Difference listings
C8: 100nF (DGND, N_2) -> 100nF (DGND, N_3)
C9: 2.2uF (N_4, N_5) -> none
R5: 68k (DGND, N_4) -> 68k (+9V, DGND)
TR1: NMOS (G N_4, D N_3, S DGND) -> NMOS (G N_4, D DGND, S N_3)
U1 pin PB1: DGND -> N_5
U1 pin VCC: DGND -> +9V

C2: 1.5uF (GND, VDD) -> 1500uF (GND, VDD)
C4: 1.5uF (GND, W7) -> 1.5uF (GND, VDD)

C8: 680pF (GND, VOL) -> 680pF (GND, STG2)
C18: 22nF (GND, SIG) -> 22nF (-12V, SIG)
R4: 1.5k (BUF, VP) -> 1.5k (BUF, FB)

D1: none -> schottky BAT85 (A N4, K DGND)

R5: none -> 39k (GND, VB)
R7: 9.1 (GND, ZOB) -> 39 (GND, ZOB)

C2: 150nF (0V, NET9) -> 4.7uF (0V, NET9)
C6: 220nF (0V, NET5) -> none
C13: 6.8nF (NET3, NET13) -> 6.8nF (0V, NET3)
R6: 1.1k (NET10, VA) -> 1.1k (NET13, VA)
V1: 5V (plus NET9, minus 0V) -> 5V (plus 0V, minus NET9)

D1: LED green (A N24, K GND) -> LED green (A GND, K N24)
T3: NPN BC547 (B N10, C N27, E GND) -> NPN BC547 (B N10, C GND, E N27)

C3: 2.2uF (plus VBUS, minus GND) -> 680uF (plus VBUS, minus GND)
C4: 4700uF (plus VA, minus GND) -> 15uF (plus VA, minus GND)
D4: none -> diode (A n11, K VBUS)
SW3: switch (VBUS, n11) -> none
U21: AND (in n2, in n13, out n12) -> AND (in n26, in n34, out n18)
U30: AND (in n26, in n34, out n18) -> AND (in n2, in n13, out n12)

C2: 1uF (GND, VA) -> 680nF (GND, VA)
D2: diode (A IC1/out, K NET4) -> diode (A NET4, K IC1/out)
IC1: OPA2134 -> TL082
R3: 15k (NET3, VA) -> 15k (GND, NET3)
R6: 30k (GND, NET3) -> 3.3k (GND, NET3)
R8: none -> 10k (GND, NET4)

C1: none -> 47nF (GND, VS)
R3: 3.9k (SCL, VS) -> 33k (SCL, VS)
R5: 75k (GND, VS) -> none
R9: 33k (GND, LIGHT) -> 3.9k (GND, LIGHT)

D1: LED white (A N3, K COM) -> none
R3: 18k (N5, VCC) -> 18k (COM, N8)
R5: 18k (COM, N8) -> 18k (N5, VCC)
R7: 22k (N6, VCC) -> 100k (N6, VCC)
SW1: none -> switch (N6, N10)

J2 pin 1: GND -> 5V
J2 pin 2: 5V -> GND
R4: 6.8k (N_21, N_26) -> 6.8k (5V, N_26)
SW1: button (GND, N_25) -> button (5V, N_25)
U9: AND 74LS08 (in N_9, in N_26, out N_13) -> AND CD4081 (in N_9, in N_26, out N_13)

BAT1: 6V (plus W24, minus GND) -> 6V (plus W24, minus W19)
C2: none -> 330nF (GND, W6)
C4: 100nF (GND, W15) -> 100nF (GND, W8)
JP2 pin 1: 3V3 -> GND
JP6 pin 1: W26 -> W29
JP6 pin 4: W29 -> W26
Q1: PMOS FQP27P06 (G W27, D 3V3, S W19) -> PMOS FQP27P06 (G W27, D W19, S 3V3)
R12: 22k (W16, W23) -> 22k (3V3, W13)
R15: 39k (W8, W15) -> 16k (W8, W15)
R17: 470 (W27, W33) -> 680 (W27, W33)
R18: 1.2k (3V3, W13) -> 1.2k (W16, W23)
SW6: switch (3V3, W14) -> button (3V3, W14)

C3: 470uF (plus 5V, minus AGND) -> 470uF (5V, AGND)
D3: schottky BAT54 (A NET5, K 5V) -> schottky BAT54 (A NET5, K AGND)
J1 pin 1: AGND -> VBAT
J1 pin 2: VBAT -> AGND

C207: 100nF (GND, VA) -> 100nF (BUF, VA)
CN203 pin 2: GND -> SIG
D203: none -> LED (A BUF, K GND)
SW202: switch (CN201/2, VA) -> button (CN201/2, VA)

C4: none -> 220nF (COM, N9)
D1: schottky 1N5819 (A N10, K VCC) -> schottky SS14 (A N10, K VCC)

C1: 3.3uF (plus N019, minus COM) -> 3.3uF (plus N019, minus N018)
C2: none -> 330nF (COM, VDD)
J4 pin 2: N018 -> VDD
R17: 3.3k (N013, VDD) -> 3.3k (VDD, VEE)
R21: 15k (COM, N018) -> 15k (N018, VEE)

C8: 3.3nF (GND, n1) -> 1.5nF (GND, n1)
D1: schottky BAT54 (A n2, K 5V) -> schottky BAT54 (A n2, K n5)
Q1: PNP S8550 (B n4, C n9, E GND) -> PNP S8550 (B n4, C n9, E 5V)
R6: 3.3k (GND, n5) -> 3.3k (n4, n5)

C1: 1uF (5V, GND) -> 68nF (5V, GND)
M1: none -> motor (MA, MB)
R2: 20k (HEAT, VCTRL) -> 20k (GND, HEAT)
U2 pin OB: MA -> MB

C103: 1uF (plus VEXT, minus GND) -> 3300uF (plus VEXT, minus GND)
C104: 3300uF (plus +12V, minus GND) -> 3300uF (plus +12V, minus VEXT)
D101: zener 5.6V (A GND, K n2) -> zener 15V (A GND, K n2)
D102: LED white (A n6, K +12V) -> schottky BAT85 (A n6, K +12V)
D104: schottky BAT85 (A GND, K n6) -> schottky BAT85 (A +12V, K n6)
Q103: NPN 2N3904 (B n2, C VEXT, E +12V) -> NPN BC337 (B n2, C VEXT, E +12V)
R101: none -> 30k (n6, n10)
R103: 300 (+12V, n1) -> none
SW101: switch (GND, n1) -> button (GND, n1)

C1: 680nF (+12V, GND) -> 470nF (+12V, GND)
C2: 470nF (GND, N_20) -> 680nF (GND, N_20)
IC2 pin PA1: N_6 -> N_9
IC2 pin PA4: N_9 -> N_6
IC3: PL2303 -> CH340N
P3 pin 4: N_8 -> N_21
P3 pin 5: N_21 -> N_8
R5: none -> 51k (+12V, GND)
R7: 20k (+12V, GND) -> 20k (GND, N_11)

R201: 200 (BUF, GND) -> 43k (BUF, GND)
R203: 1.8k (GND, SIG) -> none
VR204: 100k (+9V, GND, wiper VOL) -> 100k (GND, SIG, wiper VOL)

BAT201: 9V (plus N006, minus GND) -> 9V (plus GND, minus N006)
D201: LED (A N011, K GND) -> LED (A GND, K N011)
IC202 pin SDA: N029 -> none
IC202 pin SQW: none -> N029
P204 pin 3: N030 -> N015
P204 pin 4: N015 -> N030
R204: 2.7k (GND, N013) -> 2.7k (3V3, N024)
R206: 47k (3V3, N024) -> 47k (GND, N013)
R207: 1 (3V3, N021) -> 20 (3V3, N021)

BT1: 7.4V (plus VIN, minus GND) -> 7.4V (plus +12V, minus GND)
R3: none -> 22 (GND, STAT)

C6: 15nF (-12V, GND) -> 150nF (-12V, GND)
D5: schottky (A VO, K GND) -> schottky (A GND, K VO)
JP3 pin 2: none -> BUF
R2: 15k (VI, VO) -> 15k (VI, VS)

THE TASK: Using the data above, reproduce exactly the lines between those holding "D4: none -> diode (A n11, K VBUS)" and "R5: 18k (COM, N8) -> 18k (N5, VCC)", inclusive, and no others.

WORKED SOLUTION:
D4: none -> diode (A n11, K VBUS)
SW3: switch (VBUS, n11) -> none
U21: AND (in n2, in n13, out n12) -> AND (in n26, in n34, out n18)
U30: AND (in n26, in n34, out n18) -> AND (in n2, in n13, out n12)

C2: 1uF (GND, VA) -> 680nF (GND, VA)
D2: diode (A IC1/out, K NET4) -> diode (A NET4, K IC1/out)
IC1: OPA2134 -> TL082
R3: 15k (NET3, VA) -> 15k (GND, NET3)
R6: 30k (GND, NET3) -> 3.3k (GND, NET3)
R8: none -> 10k (GND, NET4)

C1: none -> 47nF (GND, VS)
R3: 3.9k (SCL, VS) -> 33k (SCL, VS)
R5: 75k (GND, VS) -> none
R9: 33k (GND, LIGHT) -> 3.9k (GND, LIGHT)

D1: LED white (A N3, K COM) -> none
R3: 18k (N5, VCC) -> 18k (COM, N8)
R5: 18k (COM, N8) -> 18k (N5, VCC)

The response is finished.